▶ [Exercise]: Range to reproduce from the entries below: the line with "black house: 2 -> 3", the line with "yellow teddy bear: 1 -> 4", and every line in between. Give them exactly and give nothing else.

▶ [Records for the exercise]:
_ _ _

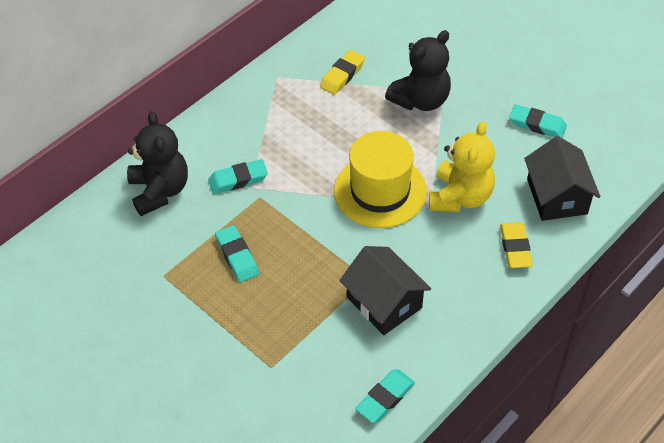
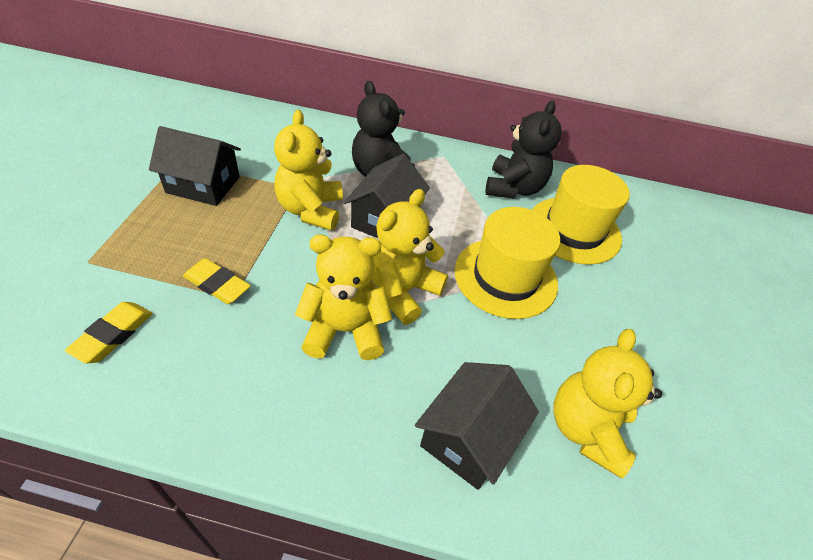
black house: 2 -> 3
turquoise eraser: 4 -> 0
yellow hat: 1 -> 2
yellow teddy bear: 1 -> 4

_ _ _

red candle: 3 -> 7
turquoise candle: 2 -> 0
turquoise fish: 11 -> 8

_ _ _

▶ [Solved problem]:
black house: 2 -> 3
turquoise eraser: 4 -> 0
yellow hat: 1 -> 2
yellow teddy bear: 1 -> 4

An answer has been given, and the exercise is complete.